[Object change listings]
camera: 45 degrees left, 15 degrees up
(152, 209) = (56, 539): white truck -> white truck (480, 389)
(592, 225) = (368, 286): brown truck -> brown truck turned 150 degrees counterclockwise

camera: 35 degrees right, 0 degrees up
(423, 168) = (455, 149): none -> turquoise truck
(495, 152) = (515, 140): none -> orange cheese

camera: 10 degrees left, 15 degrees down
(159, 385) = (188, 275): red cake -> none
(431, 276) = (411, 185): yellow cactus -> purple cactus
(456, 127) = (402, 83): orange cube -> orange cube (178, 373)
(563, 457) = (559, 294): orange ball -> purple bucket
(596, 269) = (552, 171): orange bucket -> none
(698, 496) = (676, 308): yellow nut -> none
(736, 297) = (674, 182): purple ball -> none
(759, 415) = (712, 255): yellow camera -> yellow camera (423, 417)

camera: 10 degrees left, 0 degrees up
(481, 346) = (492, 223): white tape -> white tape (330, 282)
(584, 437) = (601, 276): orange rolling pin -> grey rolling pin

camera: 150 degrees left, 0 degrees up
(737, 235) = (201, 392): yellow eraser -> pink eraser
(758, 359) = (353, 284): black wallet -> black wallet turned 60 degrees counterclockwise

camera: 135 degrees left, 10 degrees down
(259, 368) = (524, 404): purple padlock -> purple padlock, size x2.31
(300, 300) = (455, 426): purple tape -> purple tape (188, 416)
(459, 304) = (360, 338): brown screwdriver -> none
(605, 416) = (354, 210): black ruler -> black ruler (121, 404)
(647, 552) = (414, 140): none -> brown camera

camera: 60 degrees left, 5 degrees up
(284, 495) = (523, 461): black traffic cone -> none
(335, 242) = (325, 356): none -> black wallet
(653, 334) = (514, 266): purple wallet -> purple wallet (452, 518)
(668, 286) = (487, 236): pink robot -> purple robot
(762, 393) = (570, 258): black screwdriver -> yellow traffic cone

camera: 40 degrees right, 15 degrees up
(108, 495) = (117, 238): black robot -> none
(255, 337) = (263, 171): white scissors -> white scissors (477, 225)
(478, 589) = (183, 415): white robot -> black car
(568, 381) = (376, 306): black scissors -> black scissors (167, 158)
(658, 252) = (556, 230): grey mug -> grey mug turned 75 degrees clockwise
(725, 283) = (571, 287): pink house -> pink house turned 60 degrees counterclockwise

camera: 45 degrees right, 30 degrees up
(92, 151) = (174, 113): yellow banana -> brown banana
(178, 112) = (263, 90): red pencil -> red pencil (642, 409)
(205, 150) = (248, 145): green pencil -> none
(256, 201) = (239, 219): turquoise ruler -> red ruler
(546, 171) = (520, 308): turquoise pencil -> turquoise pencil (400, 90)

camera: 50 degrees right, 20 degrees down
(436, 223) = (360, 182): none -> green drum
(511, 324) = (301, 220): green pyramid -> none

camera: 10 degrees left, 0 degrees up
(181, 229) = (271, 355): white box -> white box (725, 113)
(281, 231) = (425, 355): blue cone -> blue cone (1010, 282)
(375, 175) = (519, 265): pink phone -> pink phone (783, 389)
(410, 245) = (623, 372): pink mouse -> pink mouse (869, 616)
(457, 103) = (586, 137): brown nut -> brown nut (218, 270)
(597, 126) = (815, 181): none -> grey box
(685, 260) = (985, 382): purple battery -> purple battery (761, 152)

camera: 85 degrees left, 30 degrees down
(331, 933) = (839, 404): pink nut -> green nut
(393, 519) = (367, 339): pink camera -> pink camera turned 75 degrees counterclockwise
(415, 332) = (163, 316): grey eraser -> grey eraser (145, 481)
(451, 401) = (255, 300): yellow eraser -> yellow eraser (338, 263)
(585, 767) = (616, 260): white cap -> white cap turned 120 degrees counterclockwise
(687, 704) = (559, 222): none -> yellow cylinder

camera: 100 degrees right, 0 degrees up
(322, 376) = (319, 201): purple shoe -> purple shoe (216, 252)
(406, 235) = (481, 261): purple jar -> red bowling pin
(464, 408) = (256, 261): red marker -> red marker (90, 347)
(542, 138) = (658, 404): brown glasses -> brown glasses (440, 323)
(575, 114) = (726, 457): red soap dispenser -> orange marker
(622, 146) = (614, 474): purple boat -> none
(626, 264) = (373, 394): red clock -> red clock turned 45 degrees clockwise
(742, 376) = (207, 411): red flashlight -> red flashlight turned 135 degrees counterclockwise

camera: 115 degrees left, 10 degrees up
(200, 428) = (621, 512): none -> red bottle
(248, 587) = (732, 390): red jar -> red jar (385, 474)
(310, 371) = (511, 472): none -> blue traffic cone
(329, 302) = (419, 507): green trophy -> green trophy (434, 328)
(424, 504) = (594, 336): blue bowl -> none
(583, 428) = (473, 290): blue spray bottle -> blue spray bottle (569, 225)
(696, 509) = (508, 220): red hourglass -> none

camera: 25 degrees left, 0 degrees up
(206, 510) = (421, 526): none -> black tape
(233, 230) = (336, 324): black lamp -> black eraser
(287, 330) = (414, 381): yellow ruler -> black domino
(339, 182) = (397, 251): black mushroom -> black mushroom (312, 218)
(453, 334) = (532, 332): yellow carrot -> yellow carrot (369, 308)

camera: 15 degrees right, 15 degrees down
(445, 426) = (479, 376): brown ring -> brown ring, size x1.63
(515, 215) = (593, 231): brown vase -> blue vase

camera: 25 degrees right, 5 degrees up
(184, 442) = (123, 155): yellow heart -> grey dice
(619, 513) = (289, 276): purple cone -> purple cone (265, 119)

REQUIRED ACTION: The answer should be the entries, given again without a single difference.

RESULT BELOW:
camera: 45 degrees left, 15 degrees up
(152, 209) = (56, 539): white truck -> white truck (480, 389)
(592, 225) = (368, 286): brown truck -> brown truck turned 150 degrees counterclockwise

camera: 35 degrees right, 0 degrees up
(423, 168) = (455, 149): none -> turquoise truck
(495, 152) = (515, 140): none -> orange cheese

camera: 10 degrees left, 15 degrees down
(159, 385) = (188, 275): red cake -> none
(431, 276) = (411, 185): yellow cactus -> purple cactus
(456, 127) = (402, 83): orange cube -> orange cube (178, 373)
(563, 457) = (559, 294): orange ball -> purple bucket
(596, 269) = (552, 171): orange bucket -> none
(698, 496) = (676, 308): yellow nut -> none
(736, 297) = (674, 182): purple ball -> none
(759, 415) = (712, 255): yellow camera -> yellow camera (423, 417)

camera: 10 degrees left, 0 degrees up
(481, 346) = (492, 223): white tape -> white tape (330, 282)
(584, 437) = (601, 276): orange rolling pin -> grey rolling pin

camera: 150 degrees left, 0 degrees up
(737, 235) = (201, 392): yellow eraser -> pink eraser
(758, 359) = (353, 284): black wallet -> black wallet turned 60 degrees counterclockwise

camera: 135 degrees left, 10 degrees down
(259, 368) = (524, 404): purple padlock -> purple padlock, size x2.31
(300, 300) = (455, 426): purple tape -> purple tape (188, 416)
(459, 304) = (360, 338): brown screwdriver -> none
(605, 416) = (354, 210): black ruler -> black ruler (121, 404)
(647, 552) = (414, 140): none -> brown camera

camera: 60 degrees left, 5 degrees up
(284, 495) = (523, 461): black traffic cone -> none
(335, 242) = (325, 356): none -> black wallet
(653, 334) = (514, 266): purple wallet -> purple wallet (452, 518)
(668, 286) = (487, 236): pink robot -> purple robot
(762, 393) = (570, 258): black screwdriver -> yellow traffic cone

camera: 40 degrees right, 15 degrees up
(108, 495) = (117, 238): black robot -> none
(255, 337) = (263, 171): white scissors -> white scissors (477, 225)
(478, 589) = (183, 415): white robot -> black car
(568, 381) = (376, 306): black scissors -> black scissors (167, 158)
(658, 252) = (556, 230): grey mug -> grey mug turned 75 degrees clockwise
(725, 283) = (571, 287): pink house -> pink house turned 60 degrees counterclockwise

camera: 45 degrees right, 30 degrees up
(92, 151) = (174, 113): yellow banana -> brown banana
(178, 112) = (263, 90): red pencil -> red pencil (642, 409)
(205, 150) = (248, 145): green pencil -> none
(256, 201) = (239, 219): turquoise ruler -> red ruler
(546, 171) = (520, 308): turquoise pencil -> turquoise pencil (400, 90)

camera: 50 degrees right, 20 degrees down
(436, 223) = (360, 182): none -> green drum
(511, 324) = (301, 220): green pyramid -> none

camera: 10 degrees left, 0 degrees up
(181, 229) = (271, 355): white box -> white box (725, 113)
(281, 231) = (425, 355): blue cone -> blue cone (1010, 282)
(375, 175) = (519, 265): pink phone -> pink phone (783, 389)
(410, 245) = (623, 372): pink mouse -> pink mouse (869, 616)
(457, 103) = (586, 137): brown nut -> brown nut (218, 270)
(597, 126) = (815, 181): none -> grey box
(685, 260) = (985, 382): purple battery -> purple battery (761, 152)

camera: 85 degrees left, 30 degrees down
(331, 933) = (839, 404): pink nut -> green nut
(393, 519) = (367, 339): pink camera -> pink camera turned 75 degrees counterclockwise
(415, 332) = (163, 316): grey eraser -> grey eraser (145, 481)
(451, 401) = (255, 300): yellow eraser -> yellow eraser (338, 263)
(585, 767) = (616, 260): white cap -> white cap turned 120 degrees counterclockwise
(687, 704) = (559, 222): none -> yellow cylinder

camera: 100 degrees right, 0 degrees up
(322, 376) = (319, 201): purple shoe -> purple shoe (216, 252)
(406, 235) = (481, 261): purple jar -> red bowling pin
(464, 408) = (256, 261): red marker -> red marker (90, 347)
(542, 138) = (658, 404): brown glasses -> brown glasses (440, 323)
(575, 114) = (726, 457): red soap dispenser -> orange marker
(622, 146) = (614, 474): purple boat -> none
(626, 264) = (373, 394): red clock -> red clock turned 45 degrees clockwise
(742, 376) = (207, 411): red flashlight -> red flashlight turned 135 degrees counterclockwise

camera: 115 degrees left, 10 degrees up
(200, 428) = (621, 512): none -> red bottle
(248, 587) = (732, 390): red jar -> red jar (385, 474)
(310, 371) = (511, 472): none -> blue traffic cone
(329, 302) = (419, 507): green trophy -> green trophy (434, 328)
(424, 504) = (594, 336): blue bowl -> none
(583, 428) = (473, 290): blue spray bottle -> blue spray bottle (569, 225)
(696, 509) = (508, 220): red hourglass -> none

camera: 25 degrees left, 0 degrees up
(206, 510) = (421, 526): none -> black tape
(233, 230) = (336, 324): black lamp -> black eraser
(287, 330) = (414, 381): yellow ruler -> black domino
(339, 182) = (397, 251): black mushroom -> black mushroom (312, 218)
(453, 334) = (532, 332): yellow carrot -> yellow carrot (369, 308)

camera: 15 degrees right, 15 degrees down
(445, 426) = (479, 376): brown ring -> brown ring, size x1.63
(515, 215) = (593, 231): brown vase -> blue vase

camera: 25 degrees right, 5 degrees up
(184, 442) = (123, 155): yellow heart -> grey dice
(619, 513) = (289, 276): purple cone -> purple cone (265, 119)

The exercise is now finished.